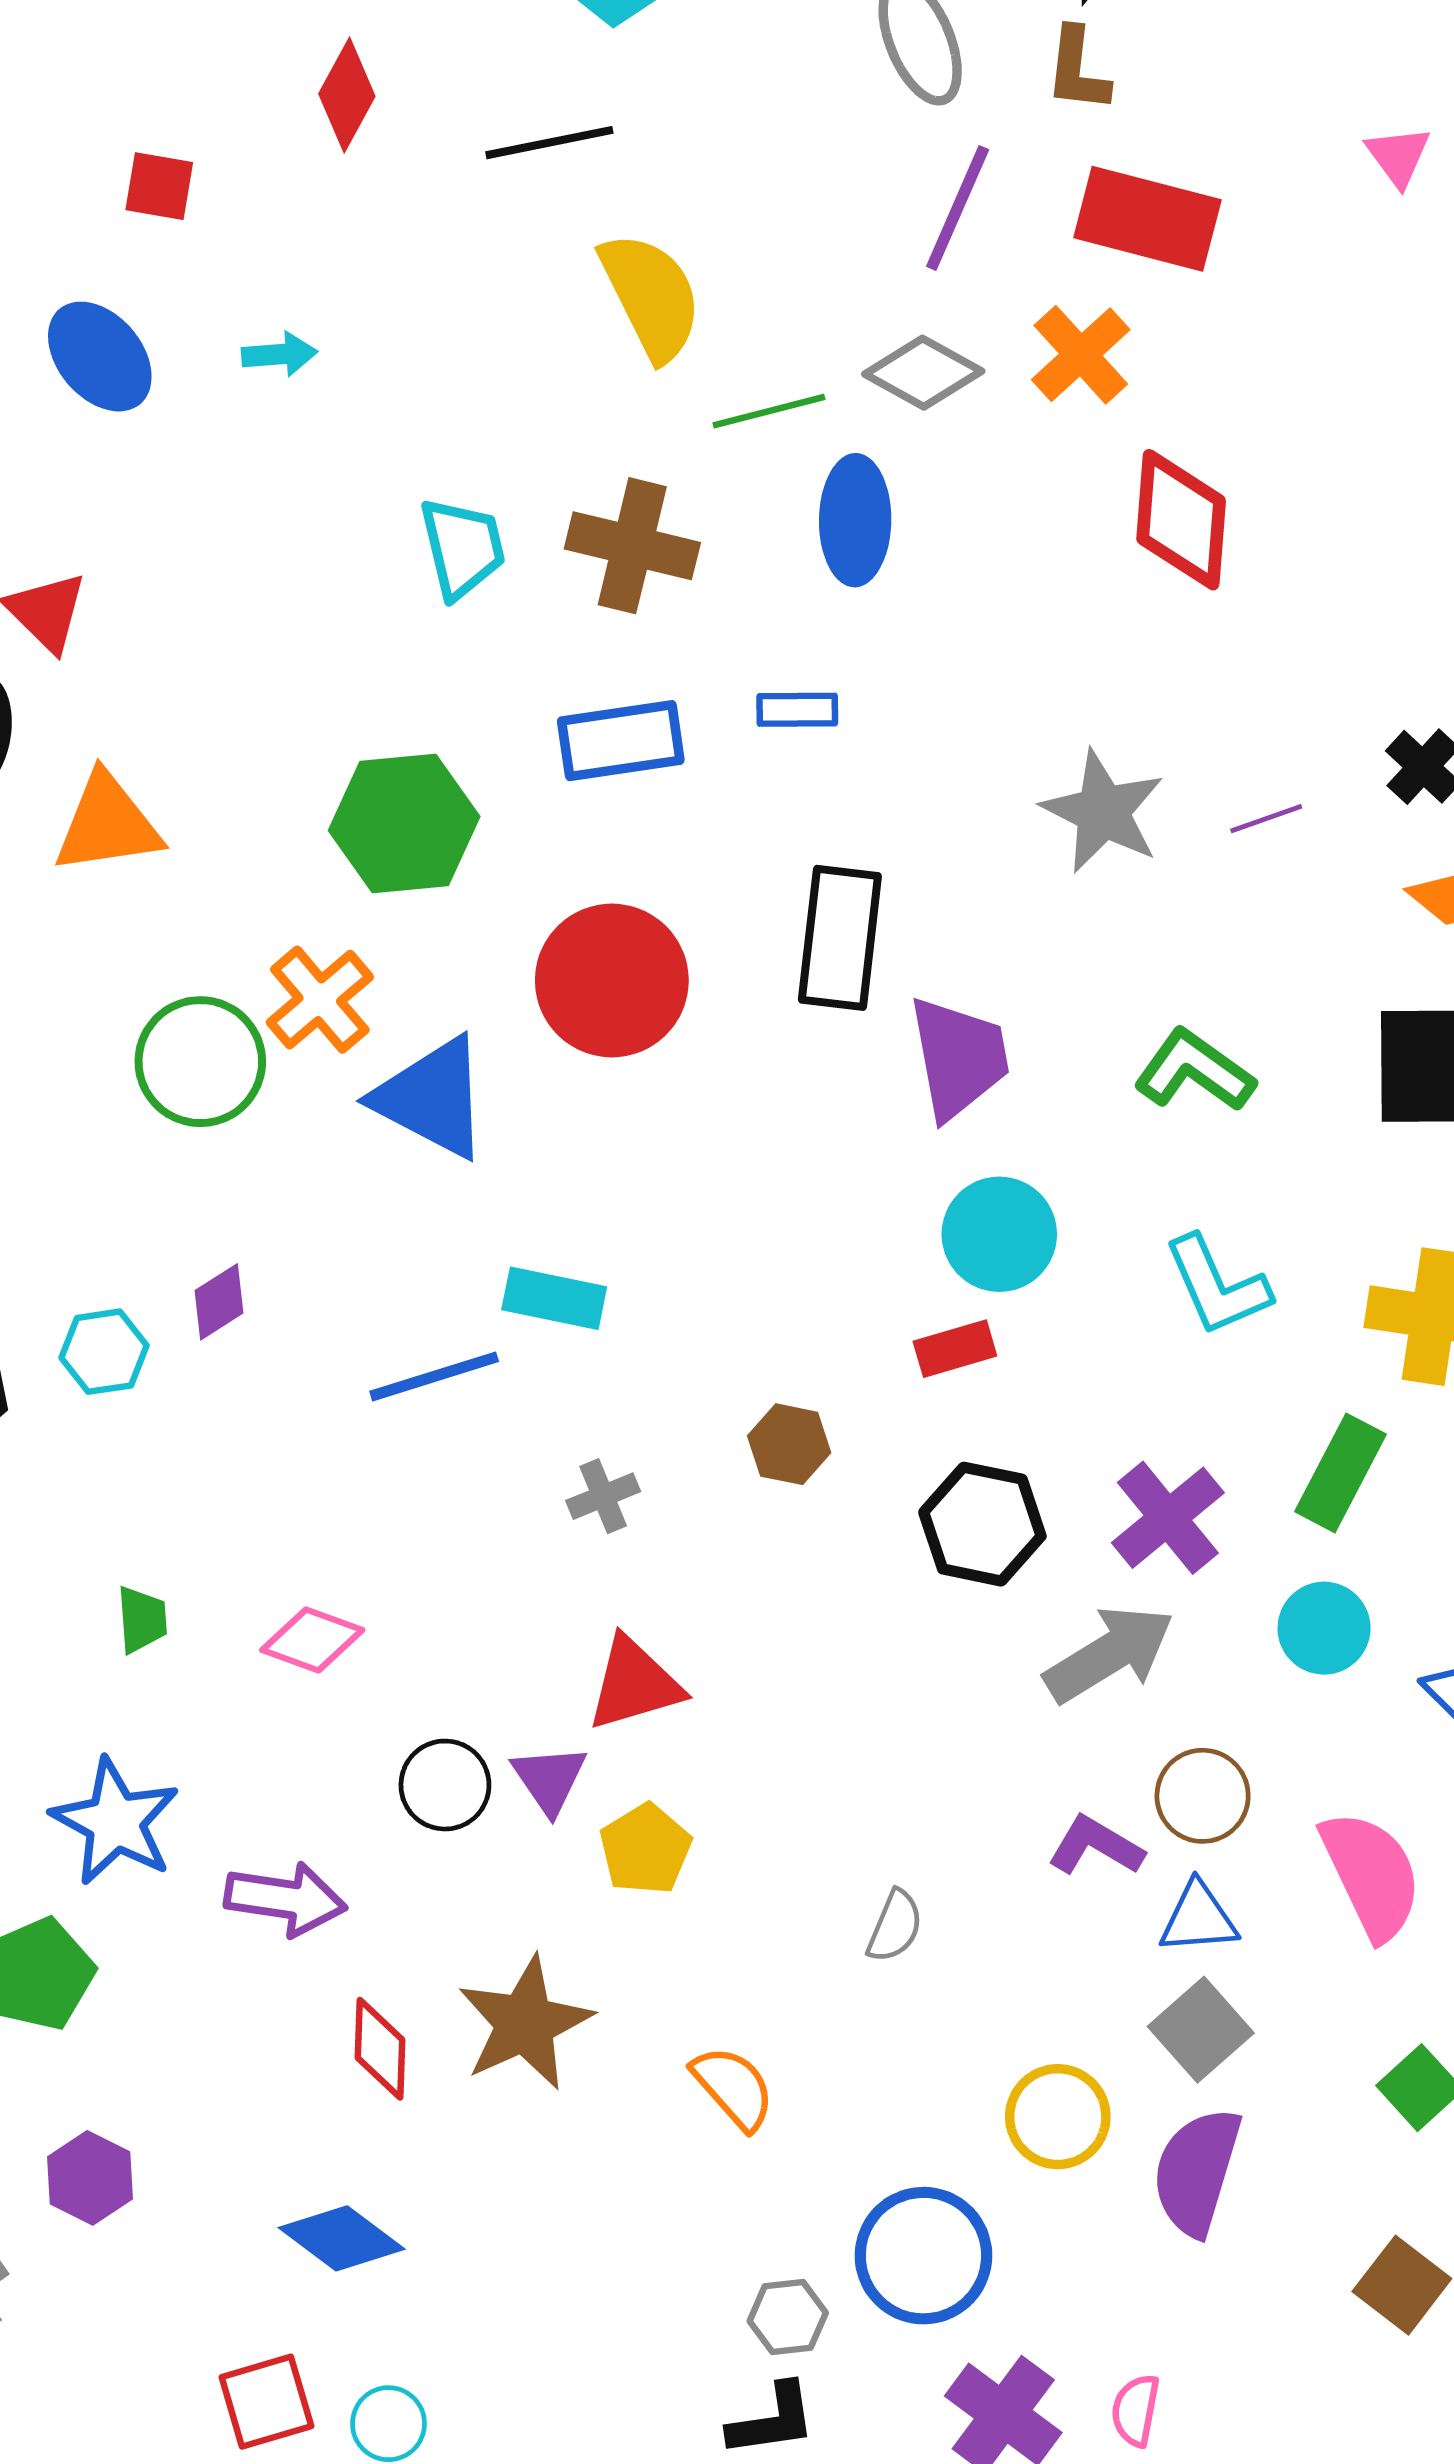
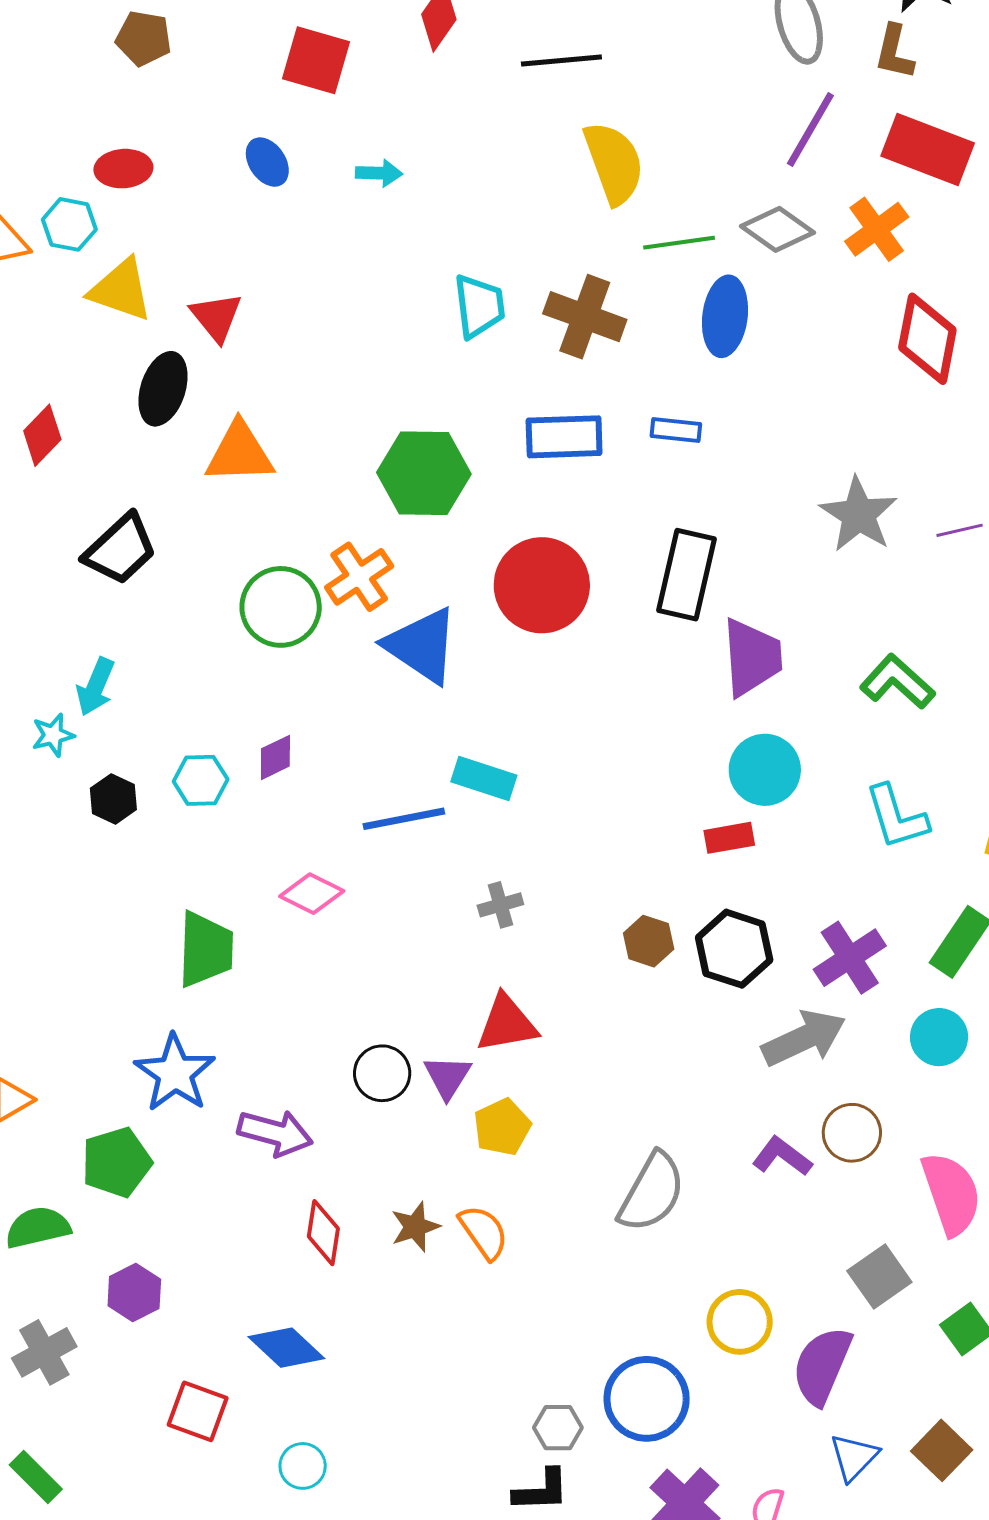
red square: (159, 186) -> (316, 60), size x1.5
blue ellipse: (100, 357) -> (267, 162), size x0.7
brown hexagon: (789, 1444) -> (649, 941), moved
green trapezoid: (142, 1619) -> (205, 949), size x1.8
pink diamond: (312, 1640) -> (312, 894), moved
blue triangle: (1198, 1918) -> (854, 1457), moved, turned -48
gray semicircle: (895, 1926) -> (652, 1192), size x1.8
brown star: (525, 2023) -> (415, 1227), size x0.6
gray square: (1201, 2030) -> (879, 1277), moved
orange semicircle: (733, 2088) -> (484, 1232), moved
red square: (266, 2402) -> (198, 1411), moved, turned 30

....

The answer is a portion of the data. Write out exactly the line with "blue ellipse: (100, 357)" and all lines after it.

blue ellipse: (100, 357) -> (267, 162), size x0.7
brown hexagon: (789, 1444) -> (649, 941), moved
green trapezoid: (142, 1619) -> (205, 949), size x1.8
pink diamond: (312, 1640) -> (312, 894), moved
blue triangle: (1198, 1918) -> (854, 1457), moved, turned -48
gray semicircle: (895, 1926) -> (652, 1192), size x1.8
brown star: (525, 2023) -> (415, 1227), size x0.6
gray square: (1201, 2030) -> (879, 1277), moved
orange semicircle: (733, 2088) -> (484, 1232), moved
red square: (266, 2402) -> (198, 1411), moved, turned 30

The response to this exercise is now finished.